**Given data:**
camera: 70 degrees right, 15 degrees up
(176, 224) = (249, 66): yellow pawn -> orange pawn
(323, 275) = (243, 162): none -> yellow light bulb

**About this exercise:**
Output the listing in full. Leave every line unchanged.

**Written answer:**
camera: 70 degrees right, 15 degrees up
(176, 224) = (249, 66): yellow pawn -> orange pawn
(323, 275) = (243, 162): none -> yellow light bulb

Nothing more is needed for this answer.